**Assignment**
Examine the data below and state how many lines contain "from", offering no other words.

**Data supplied**

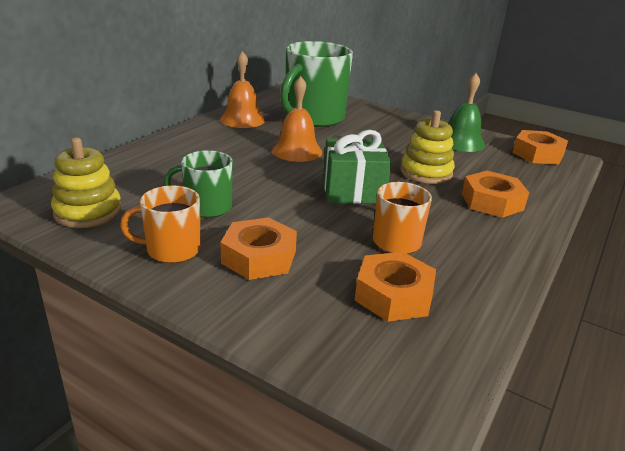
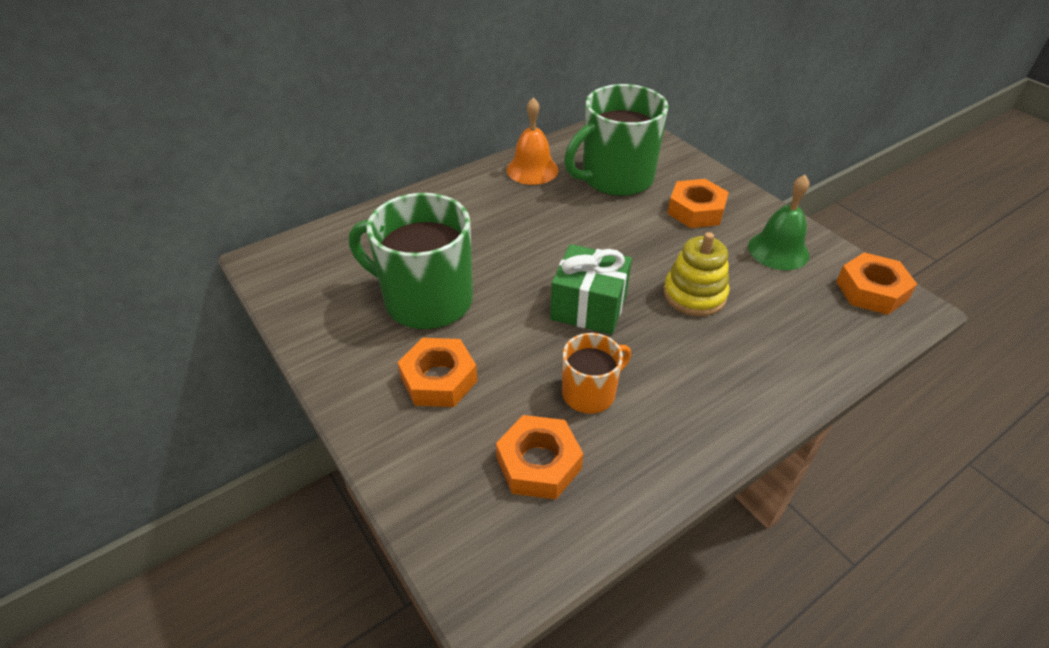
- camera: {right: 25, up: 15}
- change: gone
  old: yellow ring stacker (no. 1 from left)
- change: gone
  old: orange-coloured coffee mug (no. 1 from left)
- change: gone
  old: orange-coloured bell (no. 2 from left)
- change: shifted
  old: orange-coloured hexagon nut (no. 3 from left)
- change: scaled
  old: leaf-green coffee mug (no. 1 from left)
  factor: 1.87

**Result of the task**
5